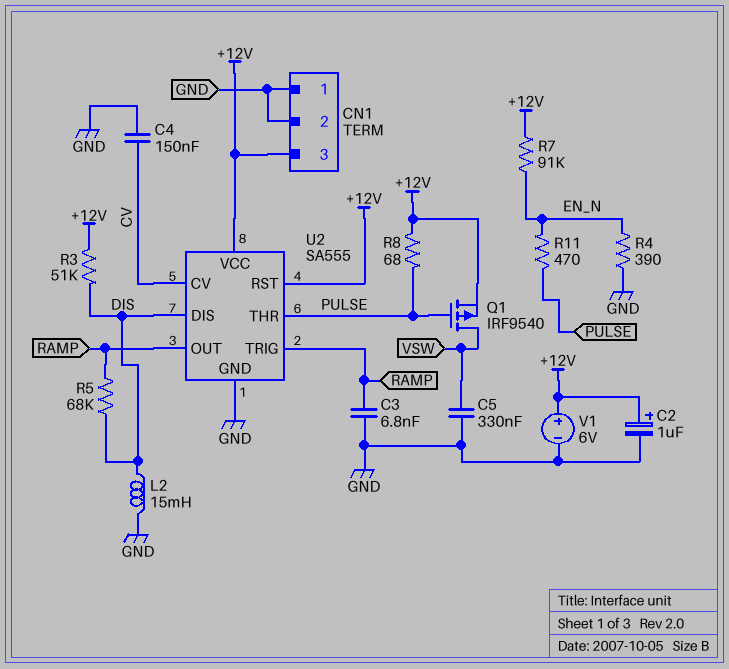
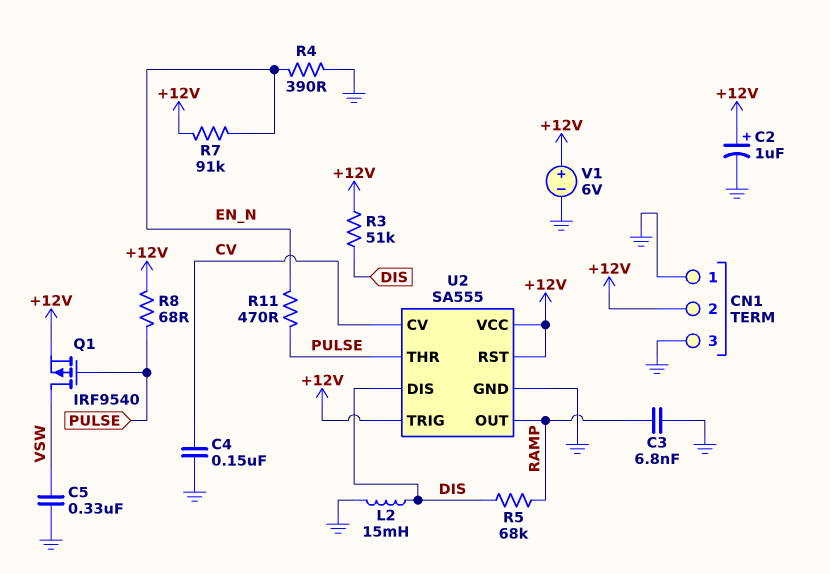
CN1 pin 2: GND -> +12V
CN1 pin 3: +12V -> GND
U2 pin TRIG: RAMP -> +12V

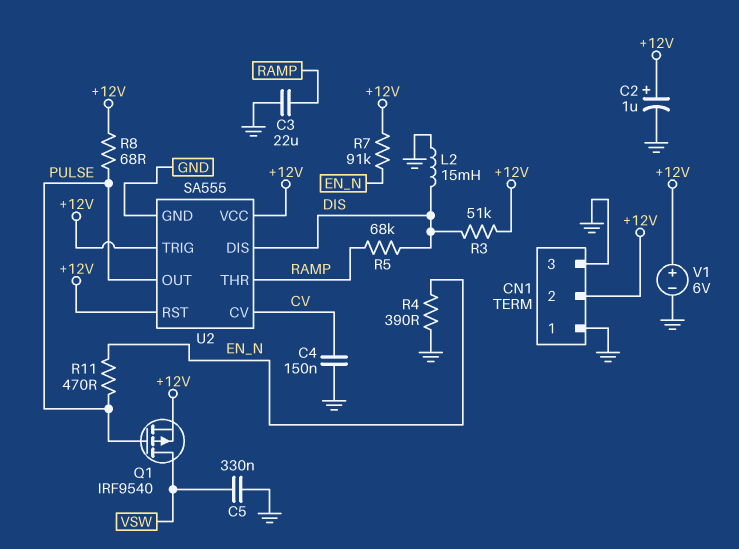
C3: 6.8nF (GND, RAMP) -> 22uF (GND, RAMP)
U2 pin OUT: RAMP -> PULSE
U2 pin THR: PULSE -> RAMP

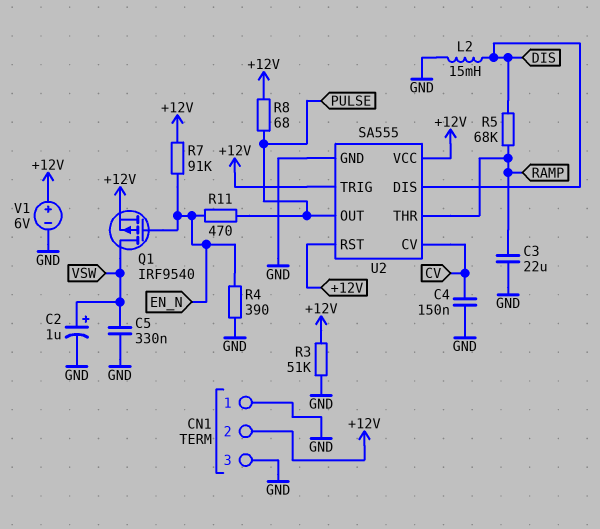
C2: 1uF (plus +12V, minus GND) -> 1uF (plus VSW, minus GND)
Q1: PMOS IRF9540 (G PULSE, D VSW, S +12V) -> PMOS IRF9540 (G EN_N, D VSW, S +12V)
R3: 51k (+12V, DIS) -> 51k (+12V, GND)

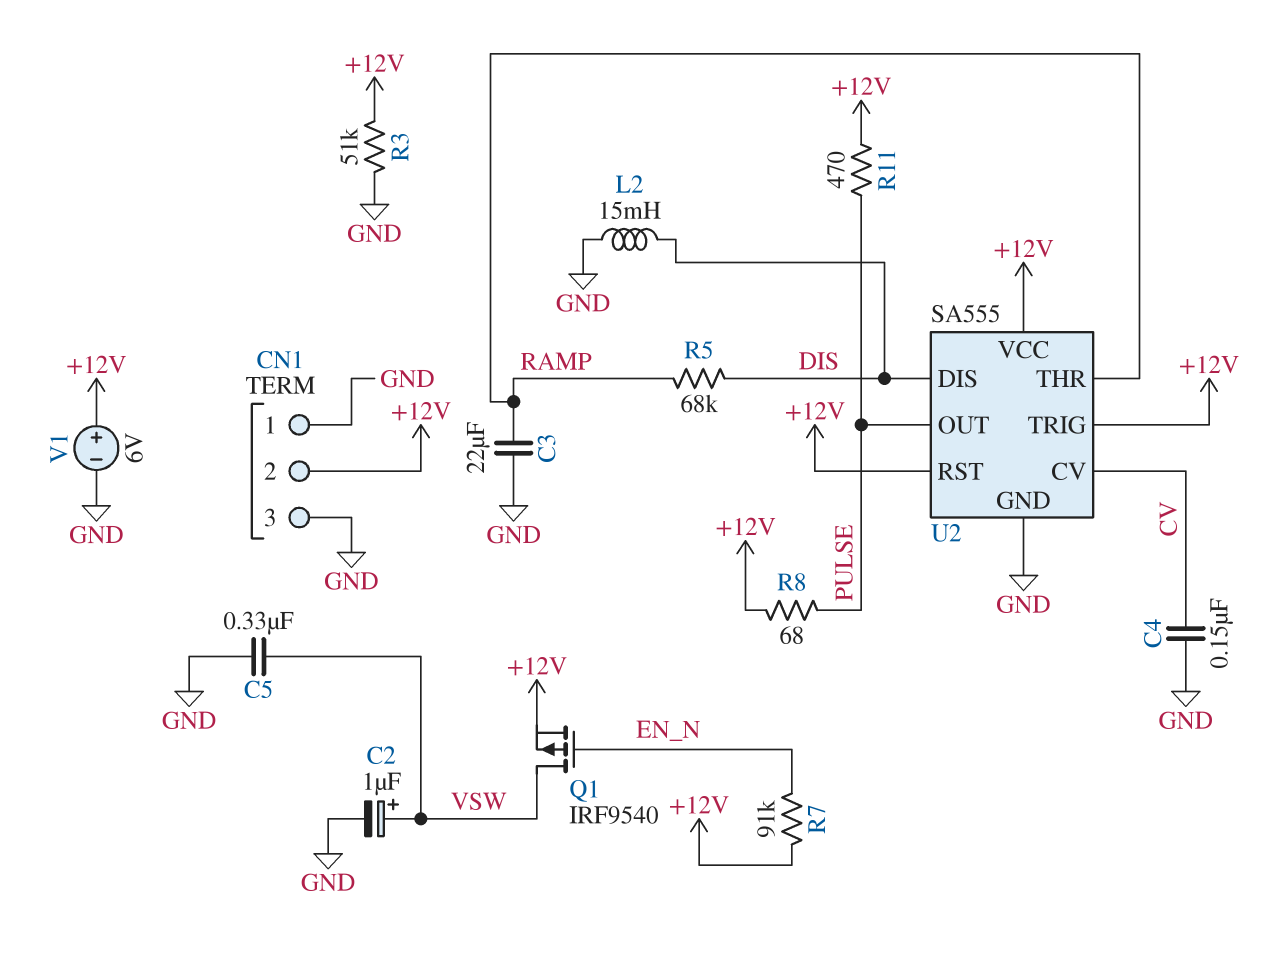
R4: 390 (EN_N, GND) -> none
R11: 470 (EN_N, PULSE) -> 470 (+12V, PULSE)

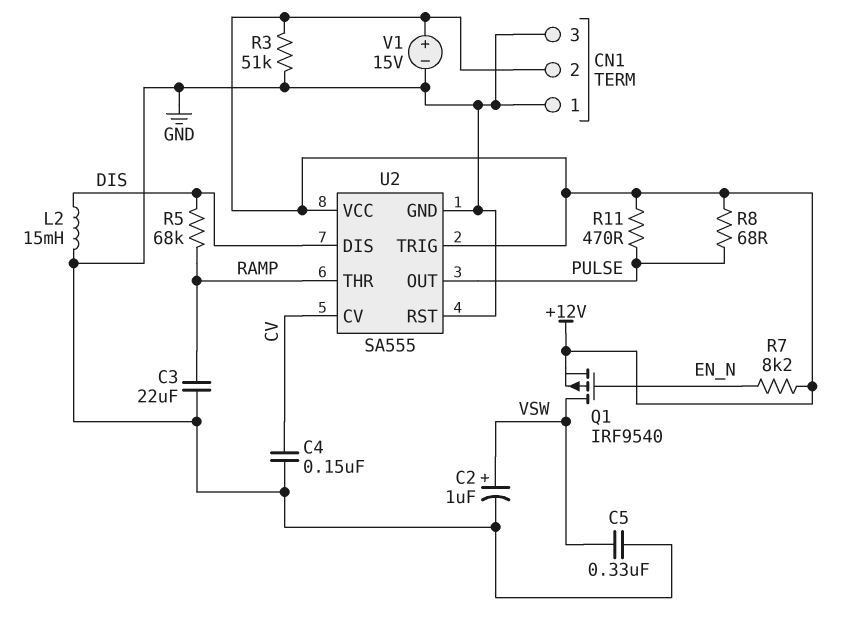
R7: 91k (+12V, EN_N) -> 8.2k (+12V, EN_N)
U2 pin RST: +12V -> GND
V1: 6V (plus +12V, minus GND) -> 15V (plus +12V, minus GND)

= = =

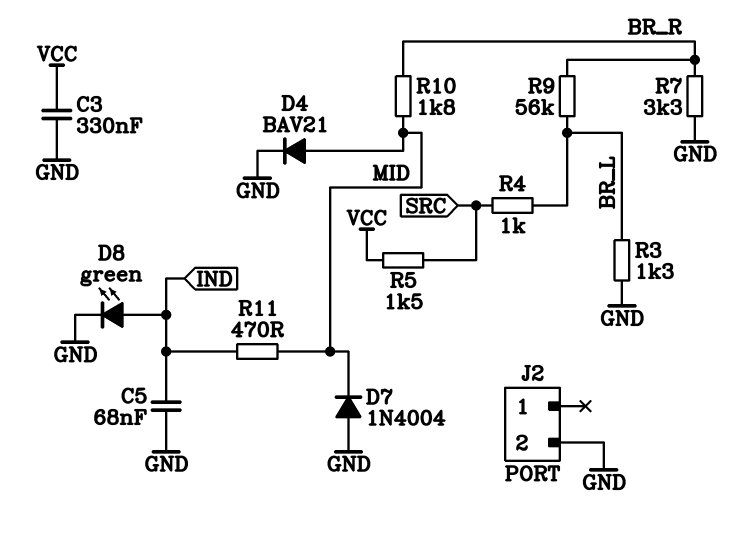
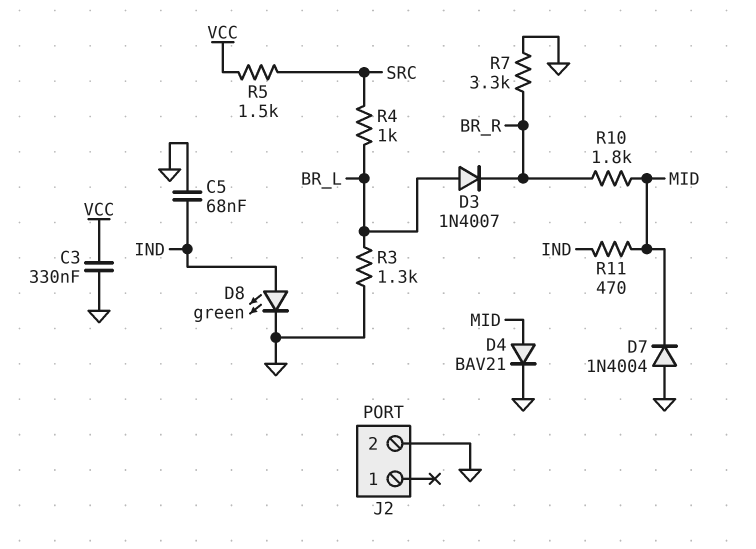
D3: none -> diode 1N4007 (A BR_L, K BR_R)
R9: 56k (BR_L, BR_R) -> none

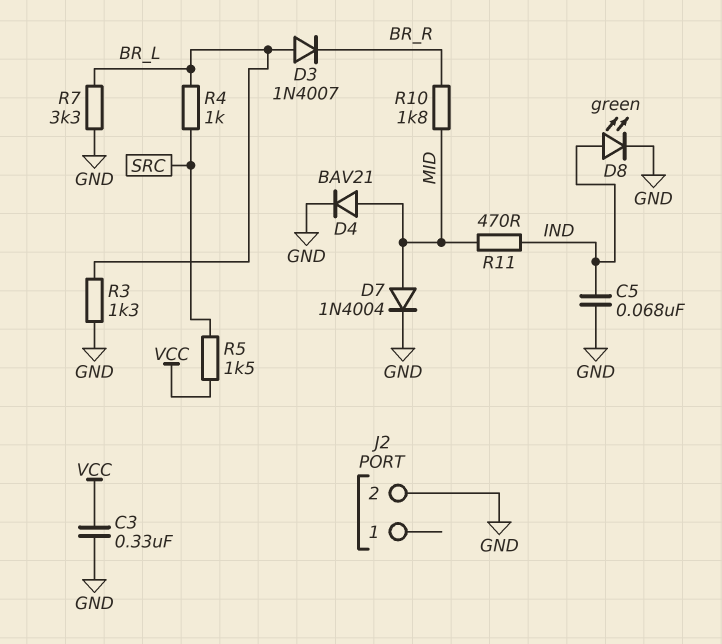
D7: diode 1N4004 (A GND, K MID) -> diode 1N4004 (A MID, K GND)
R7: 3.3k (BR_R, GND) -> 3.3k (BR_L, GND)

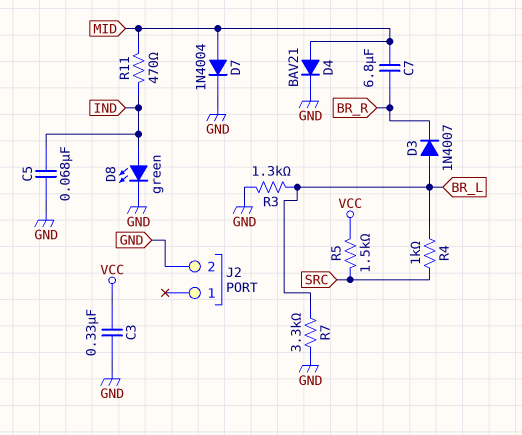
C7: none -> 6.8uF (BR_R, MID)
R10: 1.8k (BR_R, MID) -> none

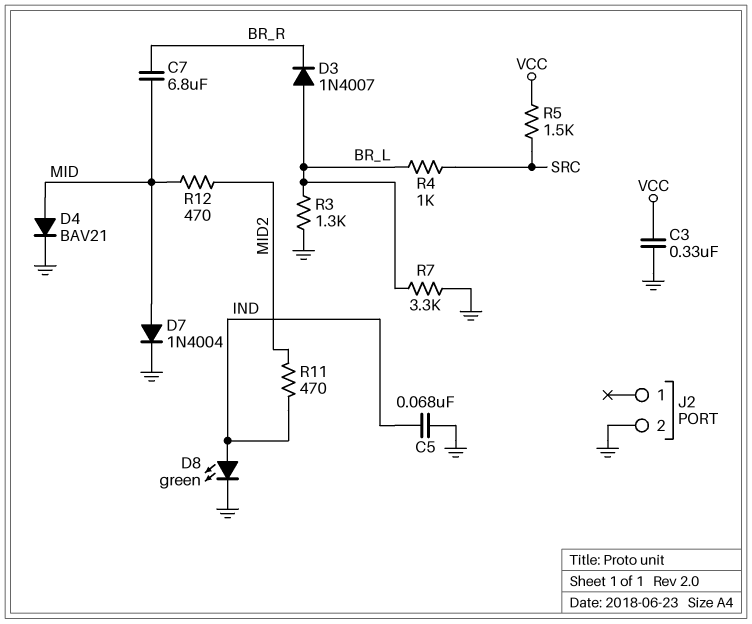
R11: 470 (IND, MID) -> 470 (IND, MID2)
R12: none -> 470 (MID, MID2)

= = =

Print nothing but the lines above starting with the line that contains "D3: none -> diode 1N4007 (A BR_L, K BR_R)" and going on through the line that contains "R12: none -> 470 (MID, MID2)". Leave out the pictures.

Exercise result ->
D3: none -> diode 1N4007 (A BR_L, K BR_R)
R9: 56k (BR_L, BR_R) -> none

D7: diode 1N4004 (A GND, K MID) -> diode 1N4004 (A MID, K GND)
R7: 3.3k (BR_R, GND) -> 3.3k (BR_L, GND)

C7: none -> 6.8uF (BR_R, MID)
R10: 1.8k (BR_R, MID) -> none

R11: 470 (IND, MID) -> 470 (IND, MID2)
R12: none -> 470 (MID, MID2)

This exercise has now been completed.